[Recorded information Boundary: Start]
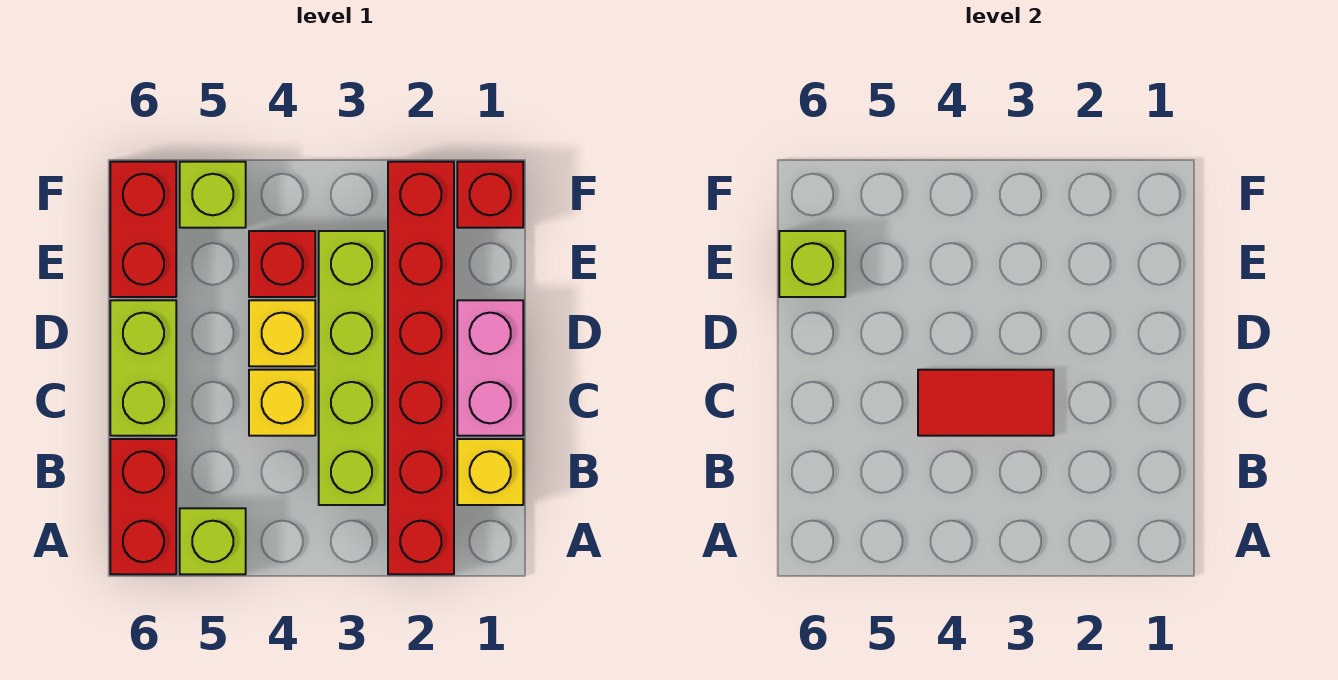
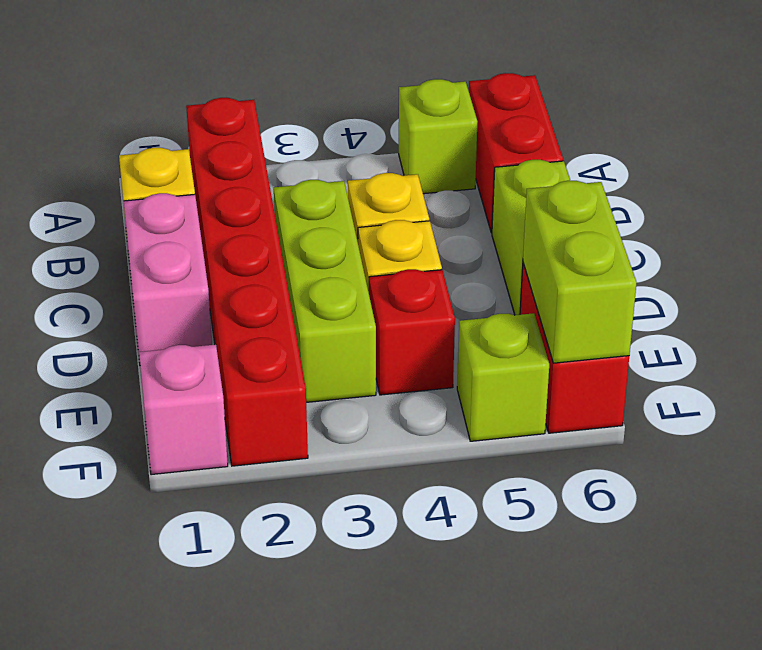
lime brick B3:E3 level 1 -> lime brick C3:E3 level 1
red tile C3:C4 level 2 -> none
lime brick E6 level 2 -> lime brick E6:F6 level 2
red brick F1 level 1 -> pink brick F1 level 1

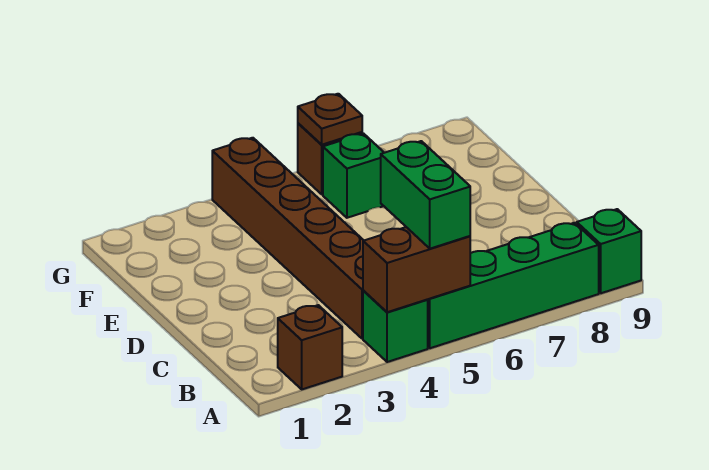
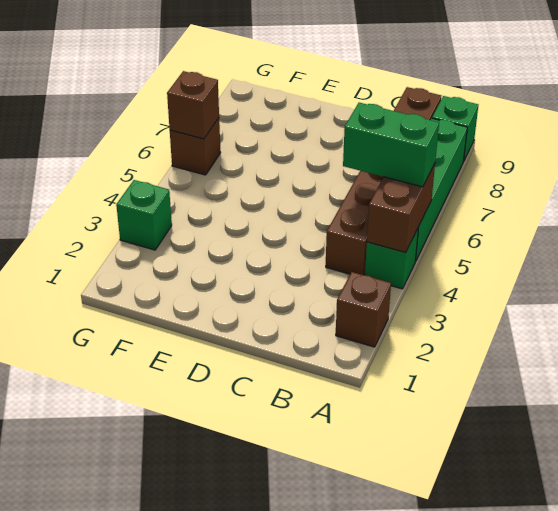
brown brick B4:G4 level 1 -> brown brick B4:B9 level 1
green brick F6 level 1 -> green brick G3 level 1
brown plate G6 level 2 -> brown brick G6 level 2

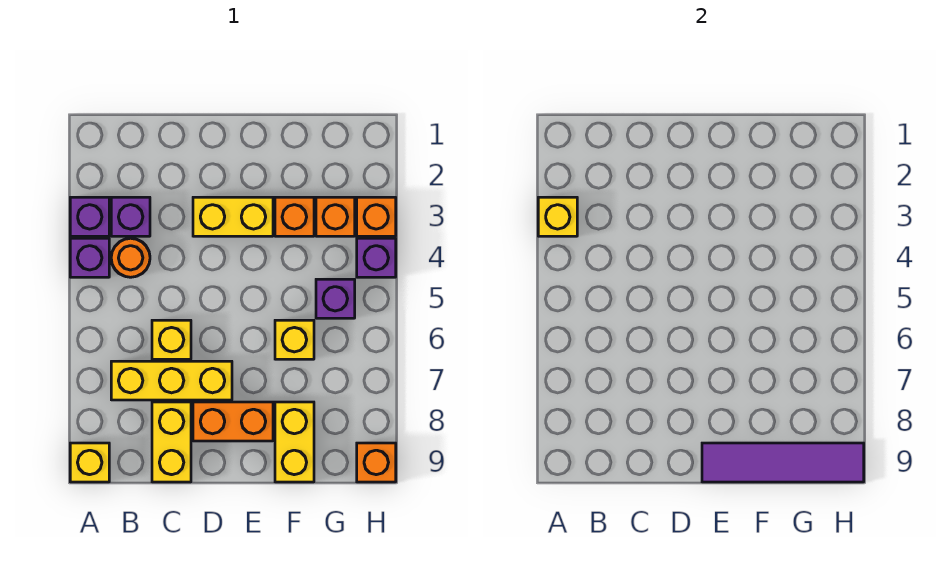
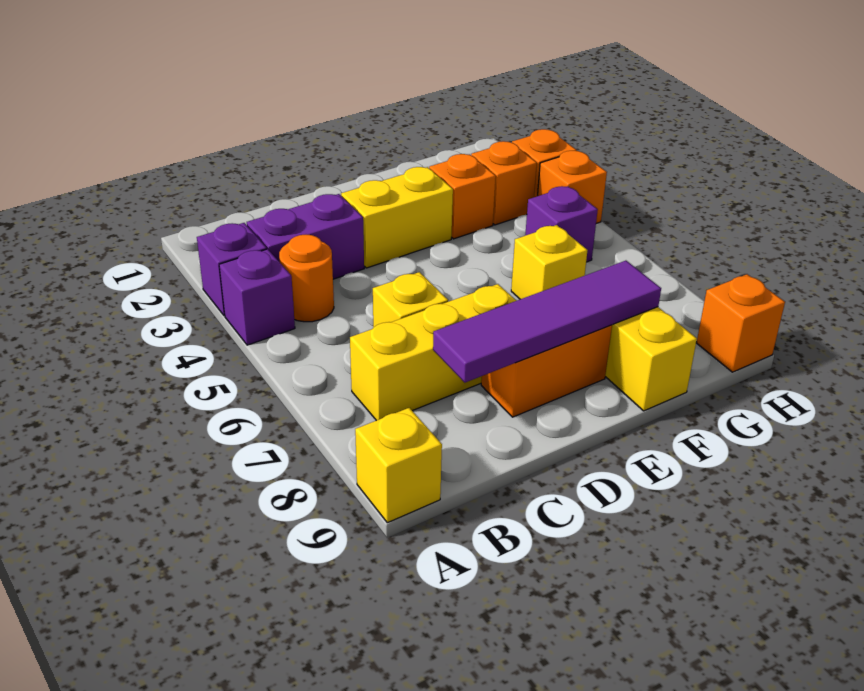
yellow brick A3 level 2 -> none
purple brick B3 level 1 -> purple brick B3:C3 level 1
yellow brick C8:C9 level 1 -> none
purple tile E9:H9 level 2 -> purple tile C8:F8 level 2
purple brick H4 level 1 -> orange brick H4 level 1

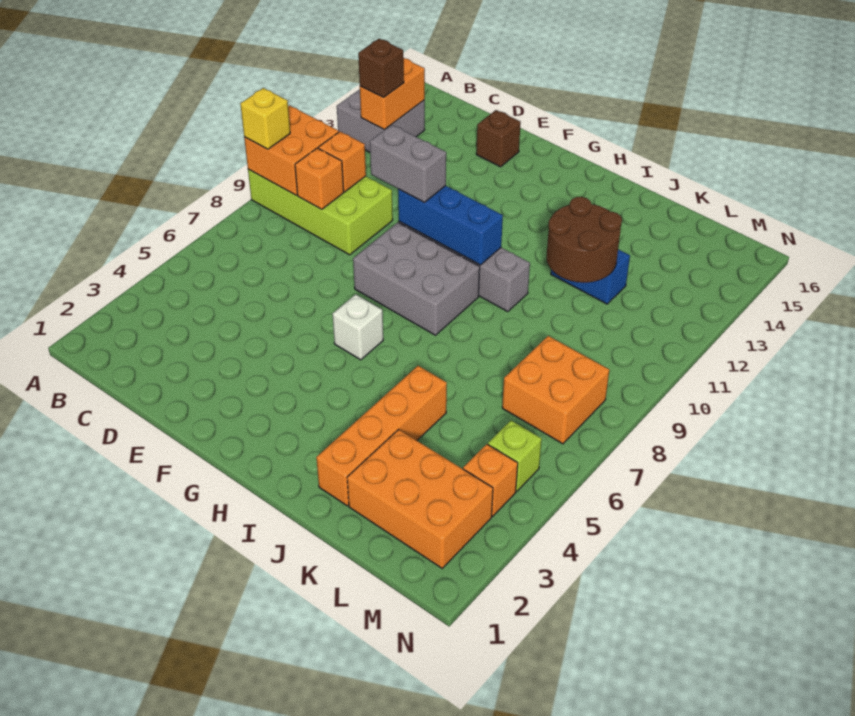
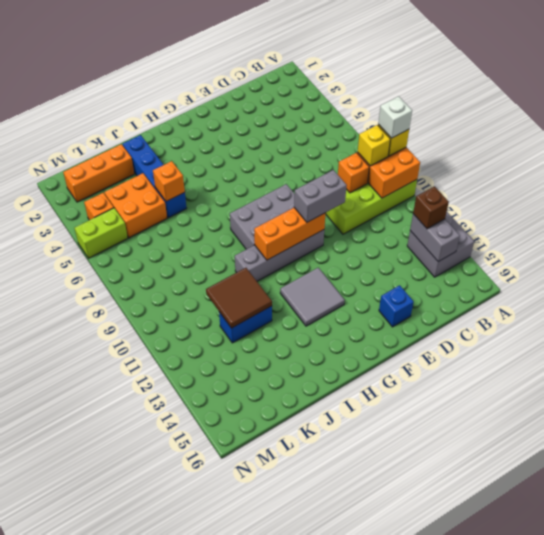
none -> yellow brick B9 level 3
orange brick B13:B14 level 2 -> grey brick B13:B14 level 2
orange brick C10 level 2 -> orange brick J5 level 2
brown brick E15 level 1 -> blue brick E15 level 1
blue brick F10:H10 level 2 -> orange brick F10:H10 level 2
white brick G6 level 1 -> white brick A9 level 4
none -> grey tile G12:H13 level 1
orange brick J2:J5 level 1 -> blue brick J2:J5 level 1
brown round brick J11:K12 level 2 -> brown tile J11:K12 level 2
orange brick K2:M3 level 1 -> orange brick K2:M2 level 1
orange brick L7:M8 level 1 -> orange brick K4:L5 level 1
lime brick M5 level 1 -> lime brick M5:N5 level 1

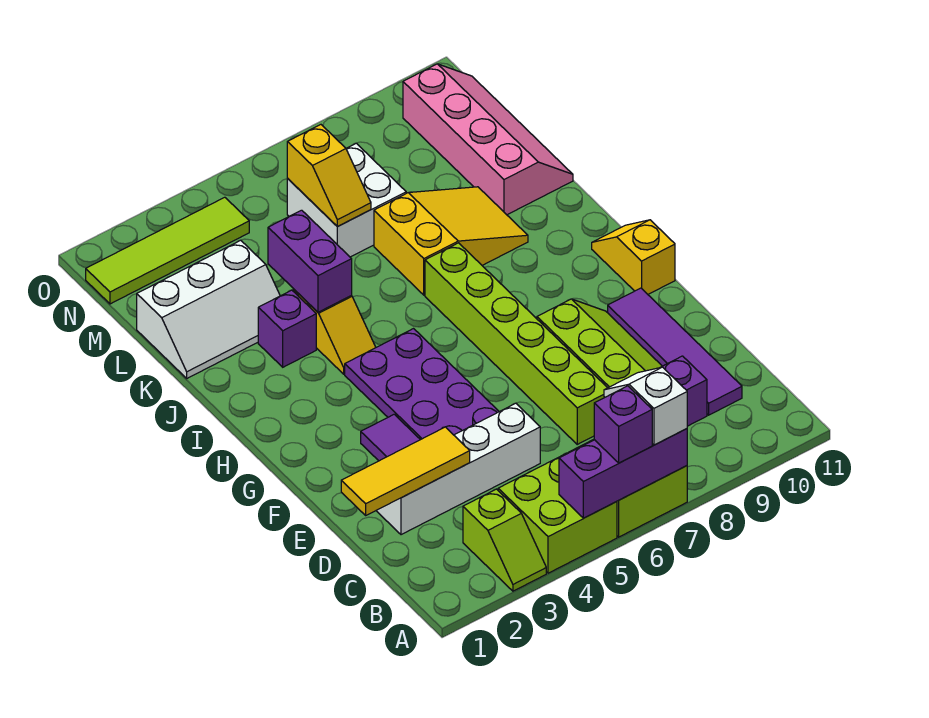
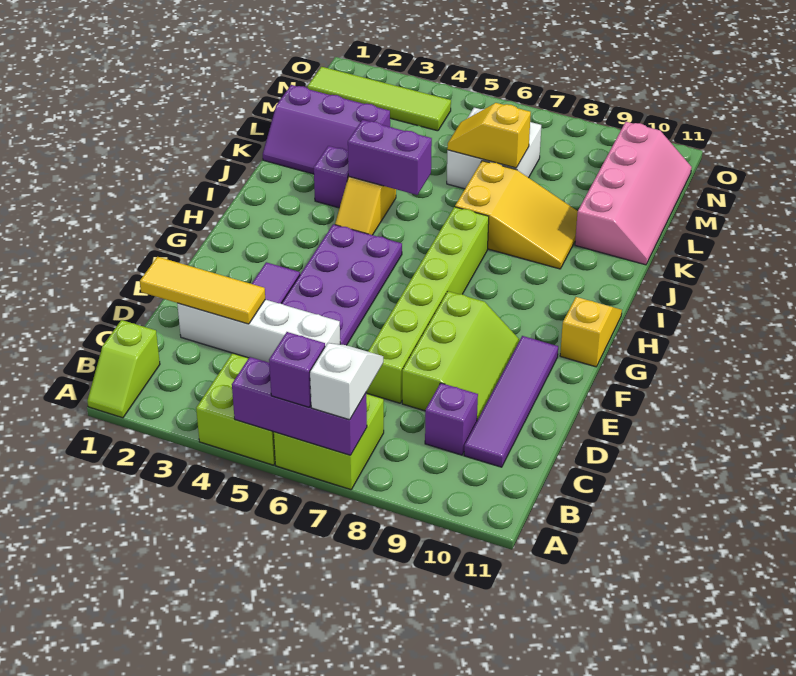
lime slope A3:B3 level 1 top B -> lime slope A1:B1 level 1 top B
purple brick J4:K4 level 2 -> purple brick J4:J5 level 2
white slope K1:L3 level 1 top L -> purple slope K1:L3 level 1 top L
yellow slope L6:M6 level 2 top M -> yellow slope L6:L7 level 2 top 7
[Recorded information Boundary: End]
**Activity:** Your reply should hold every line of the material, unaltered, and not one picture.

**Task answer:**
lime brick B3:E3 level 1 -> lime brick C3:E3 level 1
red tile C3:C4 level 2 -> none
lime brick E6 level 2 -> lime brick E6:F6 level 2
red brick F1 level 1 -> pink brick F1 level 1

brown brick B4:G4 level 1 -> brown brick B4:B9 level 1
green brick F6 level 1 -> green brick G3 level 1
brown plate G6 level 2 -> brown brick G6 level 2

yellow brick A3 level 2 -> none
purple brick B3 level 1 -> purple brick B3:C3 level 1
yellow brick C8:C9 level 1 -> none
purple tile E9:H9 level 2 -> purple tile C8:F8 level 2
purple brick H4 level 1 -> orange brick H4 level 1

none -> yellow brick B9 level 3
orange brick B13:B14 level 2 -> grey brick B13:B14 level 2
orange brick C10 level 2 -> orange brick J5 level 2
brown brick E15 level 1 -> blue brick E15 level 1
blue brick F10:H10 level 2 -> orange brick F10:H10 level 2
white brick G6 level 1 -> white brick A9 level 4
none -> grey tile G12:H13 level 1
orange brick J2:J5 level 1 -> blue brick J2:J5 level 1
brown round brick J11:K12 level 2 -> brown tile J11:K12 level 2
orange brick K2:M3 level 1 -> orange brick K2:M2 level 1
orange brick L7:M8 level 1 -> orange brick K4:L5 level 1
lime brick M5 level 1 -> lime brick M5:N5 level 1

lime slope A3:B3 level 1 top B -> lime slope A1:B1 level 1 top B
purple brick J4:K4 level 2 -> purple brick J4:J5 level 2
white slope K1:L3 level 1 top L -> purple slope K1:L3 level 1 top L
yellow slope L6:M6 level 2 top M -> yellow slope L6:L7 level 2 top 7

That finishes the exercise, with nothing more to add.